■ **ACTION ITEM**
Sort through the entries below and pull out lines containing the word "turquesa".

■ **THE RECORDS**
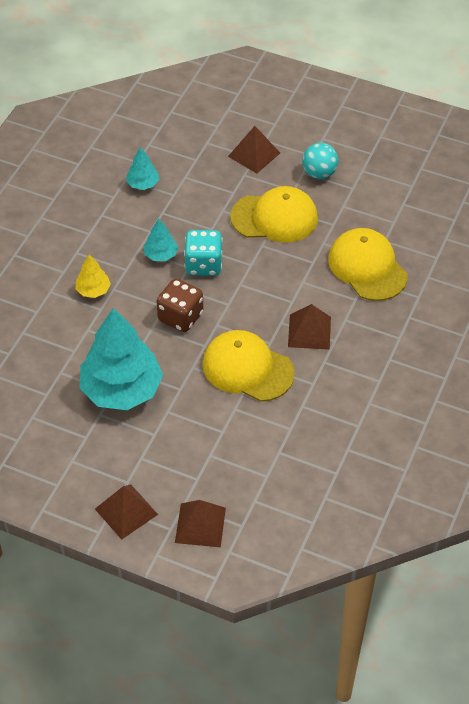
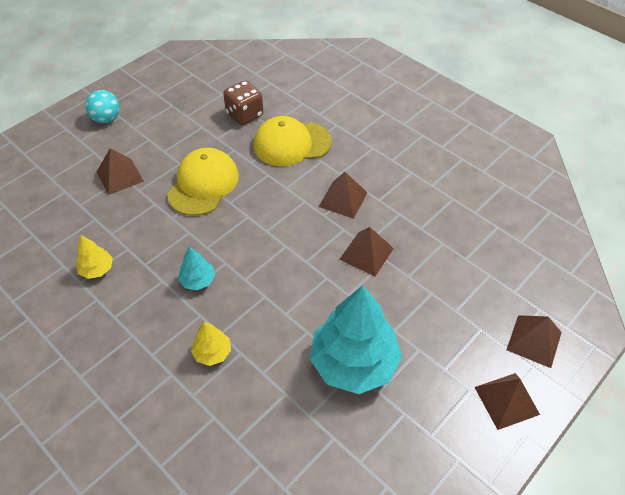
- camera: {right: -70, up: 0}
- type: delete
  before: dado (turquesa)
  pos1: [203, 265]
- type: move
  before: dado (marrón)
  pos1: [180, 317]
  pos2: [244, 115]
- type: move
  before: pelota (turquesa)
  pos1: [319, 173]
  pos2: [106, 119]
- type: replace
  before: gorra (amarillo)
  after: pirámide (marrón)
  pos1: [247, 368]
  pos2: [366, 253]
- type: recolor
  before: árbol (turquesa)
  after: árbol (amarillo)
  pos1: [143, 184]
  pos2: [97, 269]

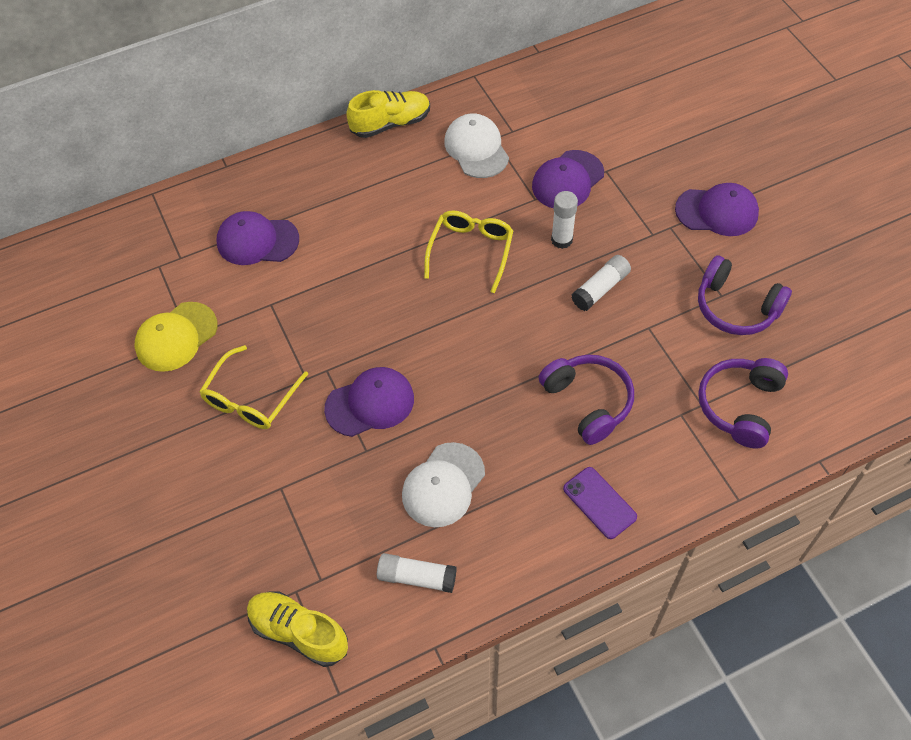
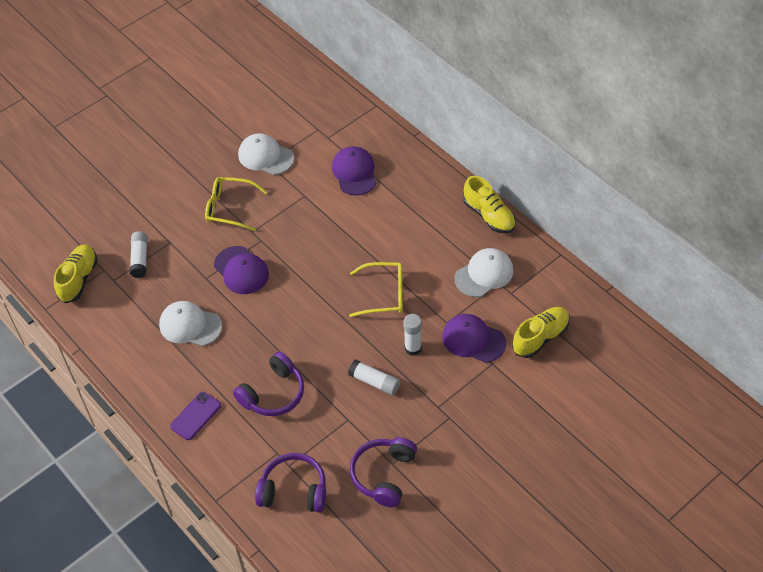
- camera: {right: 75, up: -5}
- type: delete
  before: gorra (morado)
  pos1: [717, 211]
- type: insert
  after: zapato (amarillo)
  pos2: [540, 337]
- type: move
  before: barra de pegamento (blanco)
  pos1: [417, 577]
  pos2: [140, 259]
- type: recolor
  before: gorra (amarillo)
  after: gorra (blanco)
  pos1: [176, 337]
  pos2: [265, 156]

■ **EXERCISE ANSWER**
  before: dado (turquesa)
  before: pelota (turquesa)
  before: árbol (turquesa)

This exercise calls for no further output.